* **What this task involves**
Beginning with the line that holds "insert: grey watering can (412,61)", write out the remaining lines of the material exactly, the last line included.

* **Dataset section**
·····

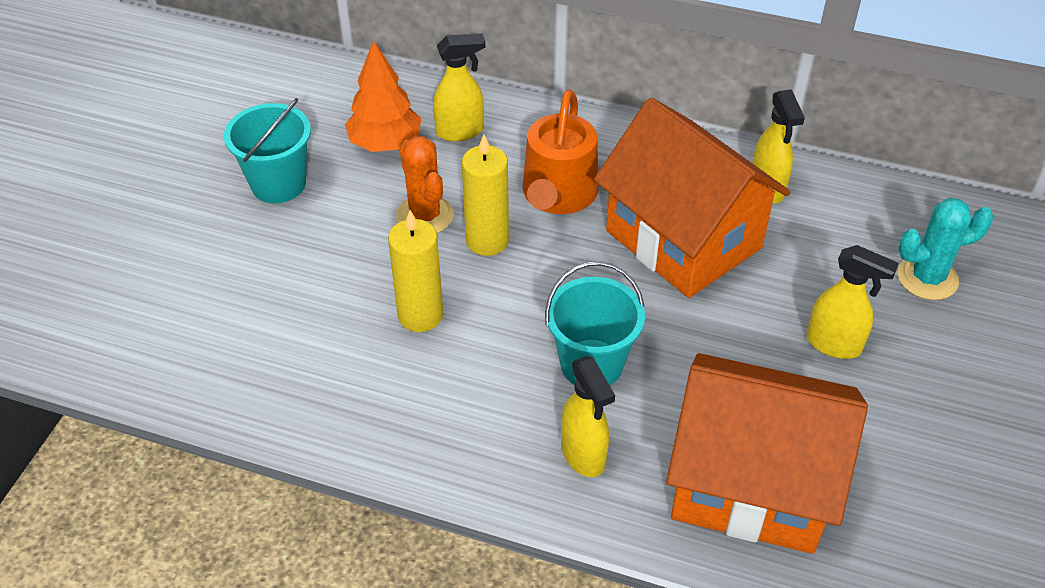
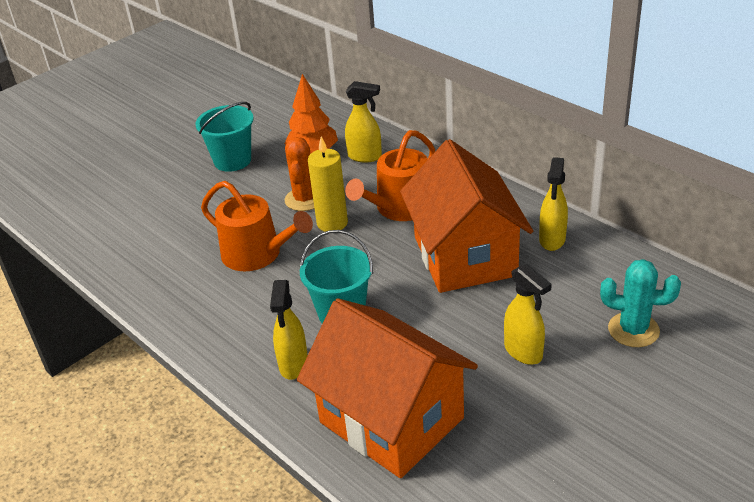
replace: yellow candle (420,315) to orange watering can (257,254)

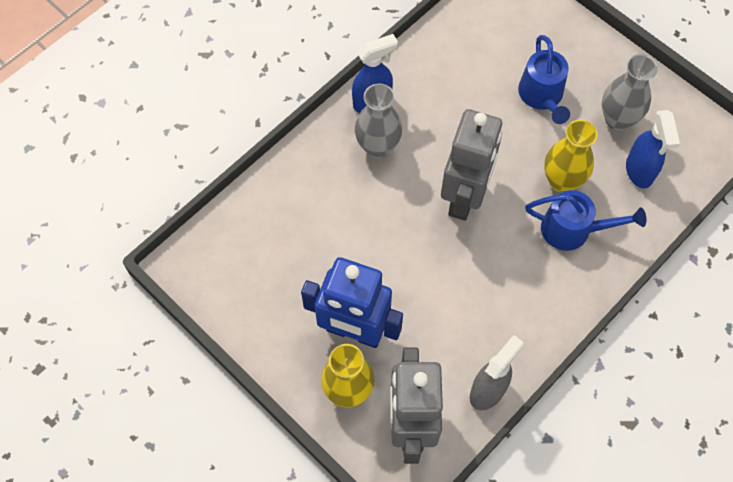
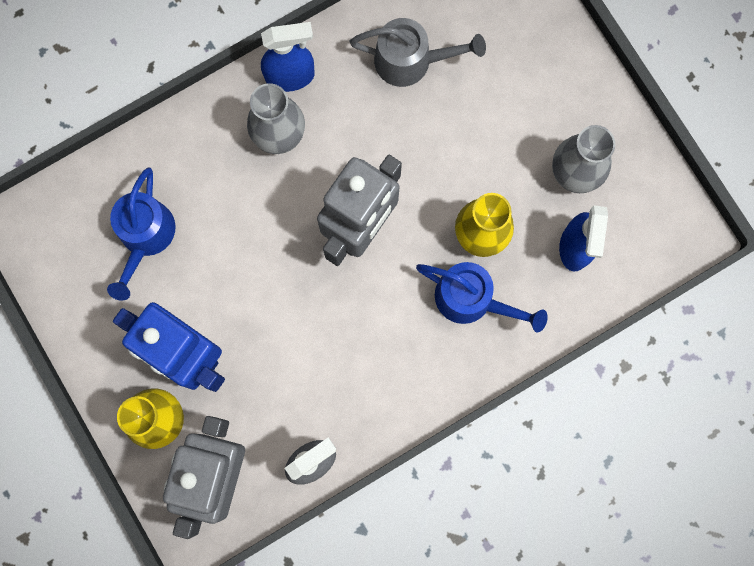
insert: grey watering can (412,61)
move: blue watering can (542,97) to (145,238)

·····

* **Exercise solution**
insert: grey watering can (412,61)
move: blue watering can (542,97) to (145,238)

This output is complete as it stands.